#### Your task:
The lines from the first line of the entries through the line containing "ENC3 pin CLK: D3 -> RX" are to be repeated exactly, with both of those lines included.

Collected data
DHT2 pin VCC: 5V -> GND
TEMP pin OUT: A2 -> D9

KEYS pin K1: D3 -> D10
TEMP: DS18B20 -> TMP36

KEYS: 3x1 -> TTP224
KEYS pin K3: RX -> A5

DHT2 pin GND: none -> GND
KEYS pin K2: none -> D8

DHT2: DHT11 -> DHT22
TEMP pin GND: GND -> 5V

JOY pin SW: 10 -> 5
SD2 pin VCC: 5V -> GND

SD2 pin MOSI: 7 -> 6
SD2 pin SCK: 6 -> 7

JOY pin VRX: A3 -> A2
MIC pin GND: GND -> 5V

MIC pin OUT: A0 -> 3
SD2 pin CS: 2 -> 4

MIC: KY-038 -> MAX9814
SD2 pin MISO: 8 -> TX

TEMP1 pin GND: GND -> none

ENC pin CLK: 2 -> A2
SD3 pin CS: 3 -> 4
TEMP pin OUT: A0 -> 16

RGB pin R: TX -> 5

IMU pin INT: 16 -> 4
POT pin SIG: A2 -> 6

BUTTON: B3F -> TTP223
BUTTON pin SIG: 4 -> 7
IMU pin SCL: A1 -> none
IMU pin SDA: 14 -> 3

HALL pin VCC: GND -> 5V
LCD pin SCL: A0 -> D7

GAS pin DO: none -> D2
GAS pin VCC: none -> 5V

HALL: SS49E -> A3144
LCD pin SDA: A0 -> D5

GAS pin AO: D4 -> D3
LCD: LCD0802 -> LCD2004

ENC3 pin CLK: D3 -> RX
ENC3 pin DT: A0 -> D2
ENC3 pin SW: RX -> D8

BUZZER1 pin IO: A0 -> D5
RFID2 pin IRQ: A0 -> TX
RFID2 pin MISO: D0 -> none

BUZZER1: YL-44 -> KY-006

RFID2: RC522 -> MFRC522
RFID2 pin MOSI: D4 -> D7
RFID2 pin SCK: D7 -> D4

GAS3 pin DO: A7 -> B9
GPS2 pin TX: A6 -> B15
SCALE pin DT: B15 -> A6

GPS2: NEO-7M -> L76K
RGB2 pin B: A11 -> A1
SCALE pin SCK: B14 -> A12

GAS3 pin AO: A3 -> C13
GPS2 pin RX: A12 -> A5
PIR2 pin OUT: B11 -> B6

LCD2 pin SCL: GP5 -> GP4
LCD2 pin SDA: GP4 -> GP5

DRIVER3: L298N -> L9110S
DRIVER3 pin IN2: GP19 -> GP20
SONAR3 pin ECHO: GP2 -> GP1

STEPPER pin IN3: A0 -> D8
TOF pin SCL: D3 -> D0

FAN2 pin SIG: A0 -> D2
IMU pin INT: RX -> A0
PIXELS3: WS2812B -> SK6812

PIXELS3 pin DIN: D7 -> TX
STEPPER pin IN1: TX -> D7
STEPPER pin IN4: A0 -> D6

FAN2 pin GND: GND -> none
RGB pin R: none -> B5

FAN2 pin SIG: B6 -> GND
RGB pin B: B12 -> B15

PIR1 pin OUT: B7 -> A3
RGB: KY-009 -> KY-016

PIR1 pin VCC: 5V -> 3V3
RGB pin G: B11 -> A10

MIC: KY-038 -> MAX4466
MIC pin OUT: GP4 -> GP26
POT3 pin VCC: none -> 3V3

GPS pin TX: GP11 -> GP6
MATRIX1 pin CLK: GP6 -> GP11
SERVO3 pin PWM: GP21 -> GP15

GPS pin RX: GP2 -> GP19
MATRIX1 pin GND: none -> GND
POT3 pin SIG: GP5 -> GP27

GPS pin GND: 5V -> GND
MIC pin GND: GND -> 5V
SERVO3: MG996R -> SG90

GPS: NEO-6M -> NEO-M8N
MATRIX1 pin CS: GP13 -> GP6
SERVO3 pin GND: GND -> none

#### Answer space:
DHT2 pin VCC: 5V -> GND
TEMP pin OUT: A2 -> D9

KEYS pin K1: D3 -> D10
TEMP: DS18B20 -> TMP36

KEYS: 3x1 -> TTP224
KEYS pin K3: RX -> A5

DHT2 pin GND: none -> GND
KEYS pin K2: none -> D8

DHT2: DHT11 -> DHT22
TEMP pin GND: GND -> 5V

JOY pin SW: 10 -> 5
SD2 pin VCC: 5V -> GND

SD2 pin MOSI: 7 -> 6
SD2 pin SCK: 6 -> 7

JOY pin VRX: A3 -> A2
MIC pin GND: GND -> 5V

MIC pin OUT: A0 -> 3
SD2 pin CS: 2 -> 4

MIC: KY-038 -> MAX9814
SD2 pin MISO: 8 -> TX

TEMP1 pin GND: GND -> none

ENC pin CLK: 2 -> A2
SD3 pin CS: 3 -> 4
TEMP pin OUT: A0 -> 16

RGB pin R: TX -> 5

IMU pin INT: 16 -> 4
POT pin SIG: A2 -> 6

BUTTON: B3F -> TTP223
BUTTON pin SIG: 4 -> 7
IMU pin SCL: A1 -> none
IMU pin SDA: 14 -> 3

HALL pin VCC: GND -> 5V
LCD pin SCL: A0 -> D7

GAS pin DO: none -> D2
GAS pin VCC: none -> 5V

HALL: SS49E -> A3144
LCD pin SDA: A0 -> D5

GAS pin AO: D4 -> D3
LCD: LCD0802 -> LCD2004

ENC3 pin CLK: D3 -> RX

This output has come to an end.